### GIVEN DATA
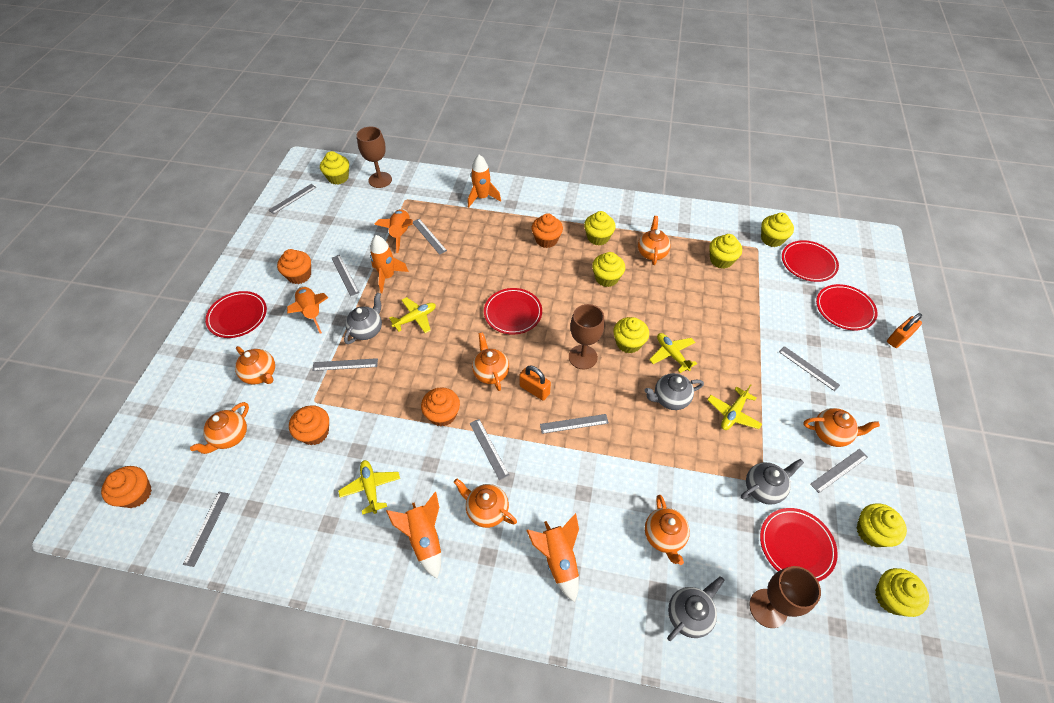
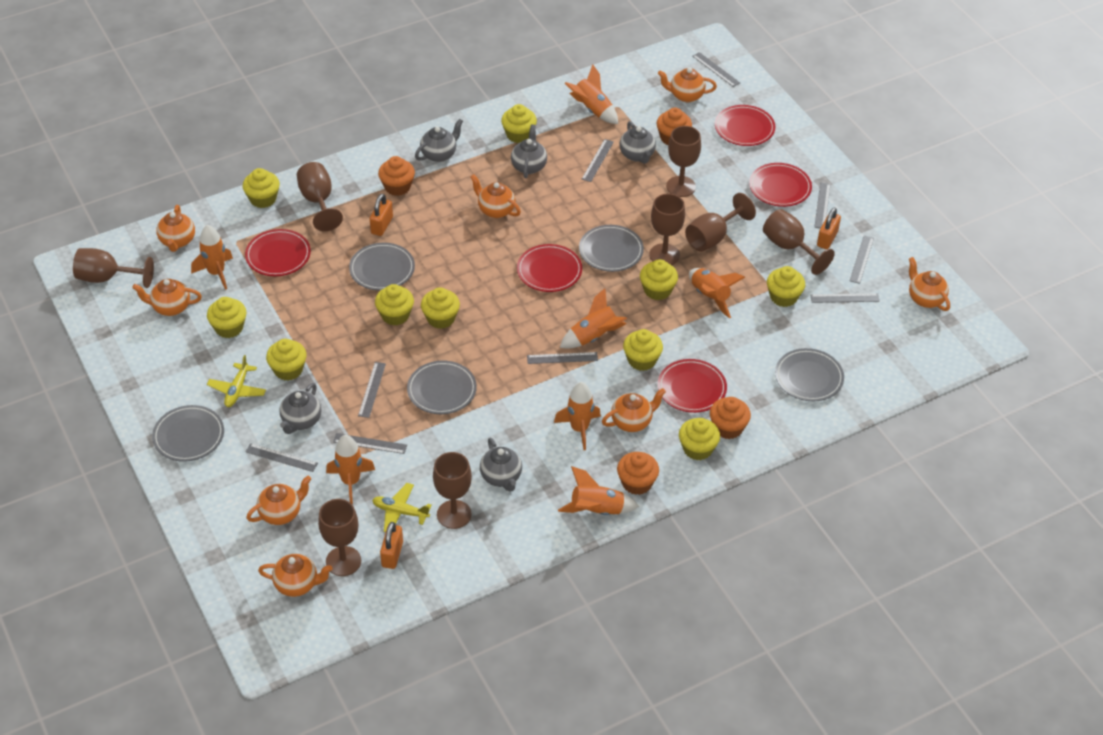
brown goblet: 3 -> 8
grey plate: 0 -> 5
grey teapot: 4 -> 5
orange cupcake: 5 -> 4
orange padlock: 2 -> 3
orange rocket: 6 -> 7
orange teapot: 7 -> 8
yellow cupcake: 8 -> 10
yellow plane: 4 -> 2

...

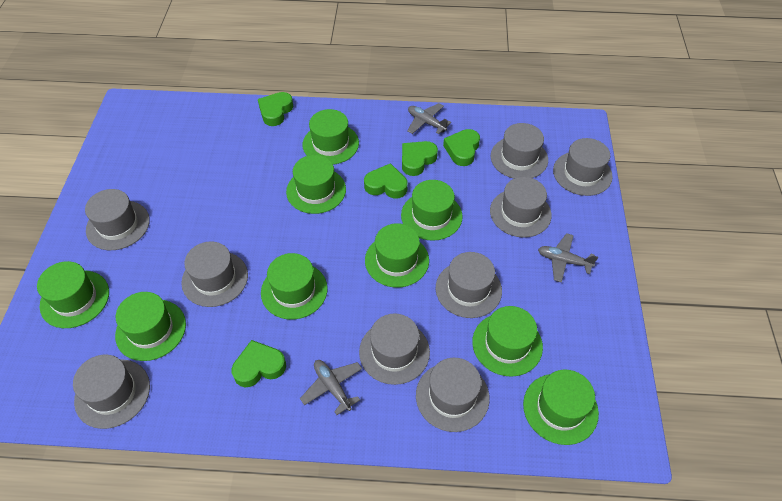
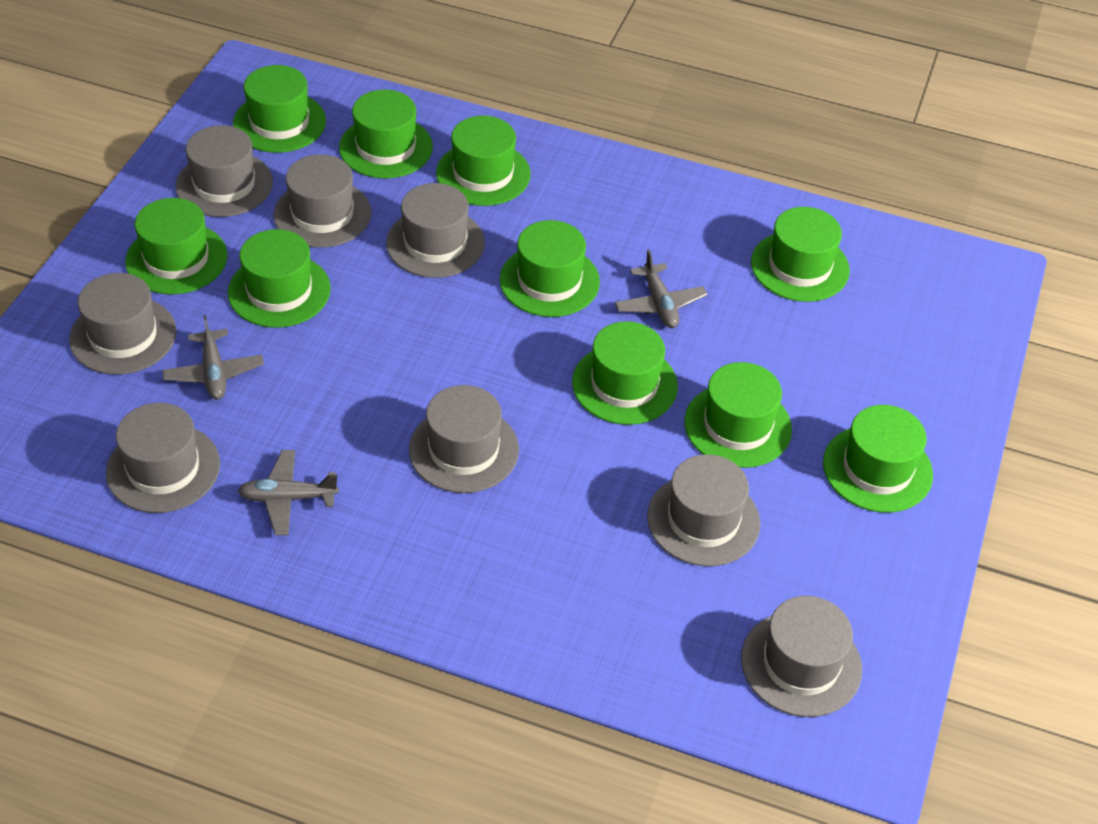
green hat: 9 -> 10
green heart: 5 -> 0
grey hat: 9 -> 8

==

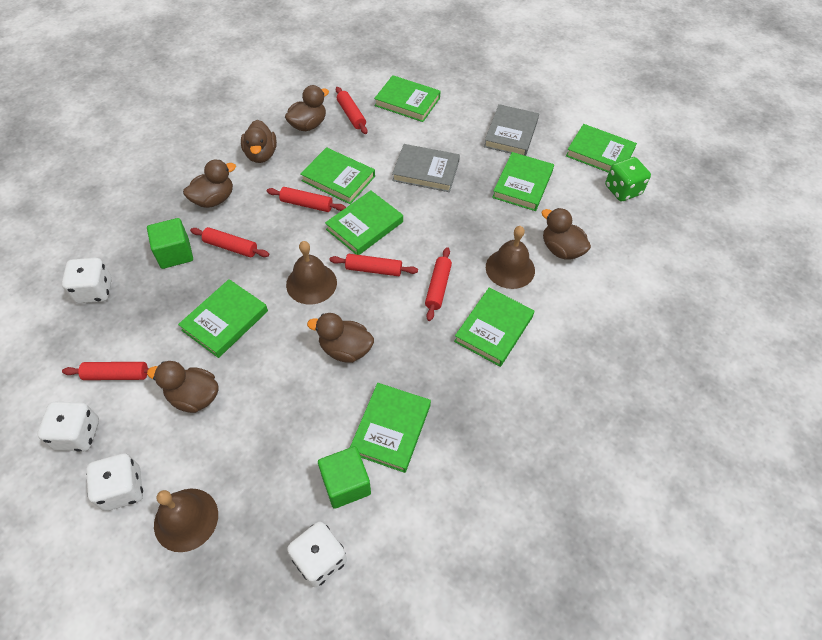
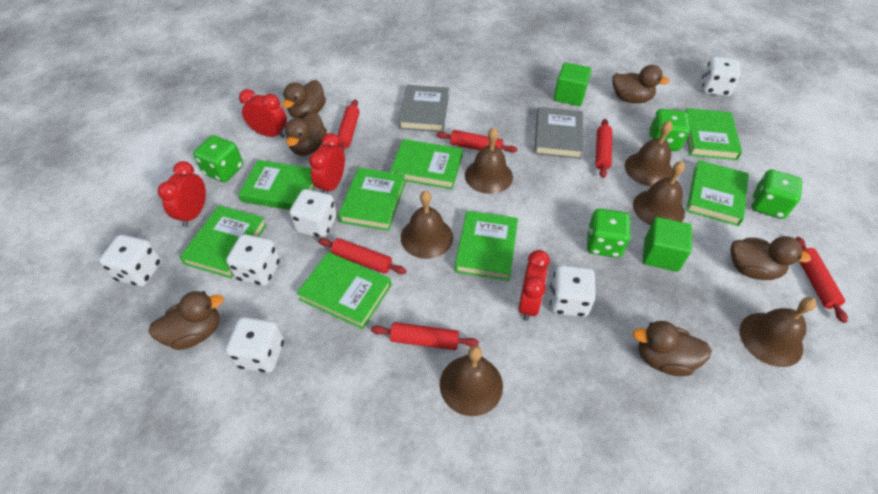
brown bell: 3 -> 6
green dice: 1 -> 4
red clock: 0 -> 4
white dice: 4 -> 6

### WHAT TO DO
Given the data above, transcribe exactly the lines from the one containing "brown goblet: 3 -> 8" down to the one containing "yellow plane: 4 -> 2", and no others.

### RESPONSE TO THE EXERCISE
brown goblet: 3 -> 8
grey plate: 0 -> 5
grey teapot: 4 -> 5
orange cupcake: 5 -> 4
orange padlock: 2 -> 3
orange rocket: 6 -> 7
orange teapot: 7 -> 8
yellow cupcake: 8 -> 10
yellow plane: 4 -> 2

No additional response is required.